> _WORK TO COMPLETE_
State only the number of lines in the items below that contain the string "Gaborone", treating uppercase and lowercase letters as different.
** Start ENTRIES SHOWN **
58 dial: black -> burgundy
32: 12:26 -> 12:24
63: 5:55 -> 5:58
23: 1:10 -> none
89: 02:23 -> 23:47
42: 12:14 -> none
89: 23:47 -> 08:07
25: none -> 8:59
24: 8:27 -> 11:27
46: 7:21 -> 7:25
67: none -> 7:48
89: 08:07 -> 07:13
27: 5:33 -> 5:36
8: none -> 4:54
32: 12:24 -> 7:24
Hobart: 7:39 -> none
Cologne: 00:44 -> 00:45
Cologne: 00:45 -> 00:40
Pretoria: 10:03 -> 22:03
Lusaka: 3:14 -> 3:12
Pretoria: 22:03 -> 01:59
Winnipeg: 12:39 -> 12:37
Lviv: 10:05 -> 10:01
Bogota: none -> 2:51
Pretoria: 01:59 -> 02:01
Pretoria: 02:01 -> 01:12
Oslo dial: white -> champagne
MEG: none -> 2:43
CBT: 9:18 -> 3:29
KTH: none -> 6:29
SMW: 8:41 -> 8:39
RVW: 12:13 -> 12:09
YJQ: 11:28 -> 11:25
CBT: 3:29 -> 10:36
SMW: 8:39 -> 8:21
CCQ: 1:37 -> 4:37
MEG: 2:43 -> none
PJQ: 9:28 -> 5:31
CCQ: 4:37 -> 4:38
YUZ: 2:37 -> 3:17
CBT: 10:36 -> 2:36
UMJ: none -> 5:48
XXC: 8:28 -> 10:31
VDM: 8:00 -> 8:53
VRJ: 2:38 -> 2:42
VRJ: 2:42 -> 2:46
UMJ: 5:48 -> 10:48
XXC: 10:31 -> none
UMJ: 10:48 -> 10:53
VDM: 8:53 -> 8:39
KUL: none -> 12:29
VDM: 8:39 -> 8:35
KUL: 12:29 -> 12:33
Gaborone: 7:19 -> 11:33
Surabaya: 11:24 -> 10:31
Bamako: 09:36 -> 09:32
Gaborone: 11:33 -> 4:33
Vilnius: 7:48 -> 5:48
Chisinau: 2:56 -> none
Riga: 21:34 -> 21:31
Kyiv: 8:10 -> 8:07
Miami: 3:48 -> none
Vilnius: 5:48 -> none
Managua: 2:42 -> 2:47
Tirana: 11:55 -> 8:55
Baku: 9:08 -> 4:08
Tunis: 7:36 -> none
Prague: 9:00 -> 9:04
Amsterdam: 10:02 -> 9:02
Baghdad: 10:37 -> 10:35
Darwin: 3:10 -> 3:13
** End ENTRIES SHOWN **
> _WRITTEN SOLUTION_
2